Supplied information:
□ □ □ □

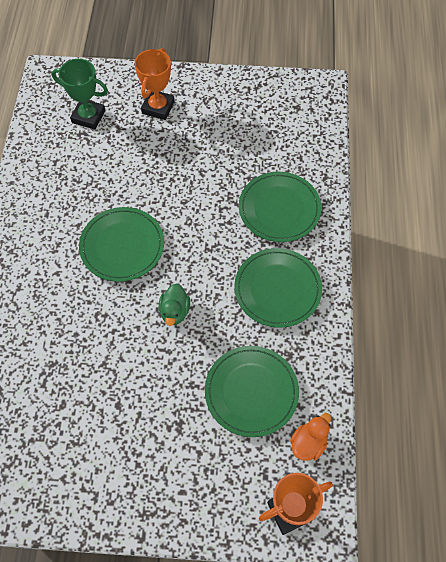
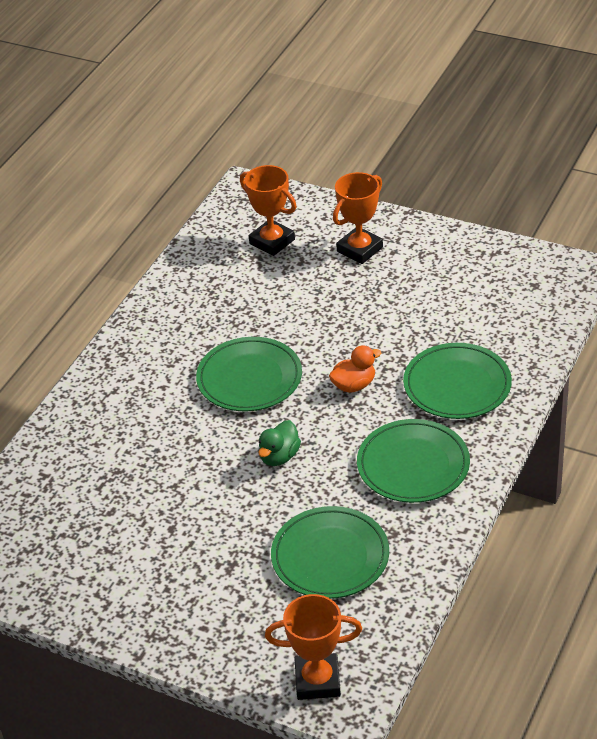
camera: 25 degrees right, 20 degrees down
(88, 116) = (272, 241): green trophy -> orange trophy
(308, 443) = (373, 623): orange duck -> orange duck (354, 385)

□ □ □ □

To do:
The line containing "(88, 116) = (272, 241): green" marks where to begin; copy it and every later line exactly, through the end of the data.

Written solution:
(88, 116) = (272, 241): green trophy -> orange trophy
(308, 443) = (373, 623): orange duck -> orange duck (354, 385)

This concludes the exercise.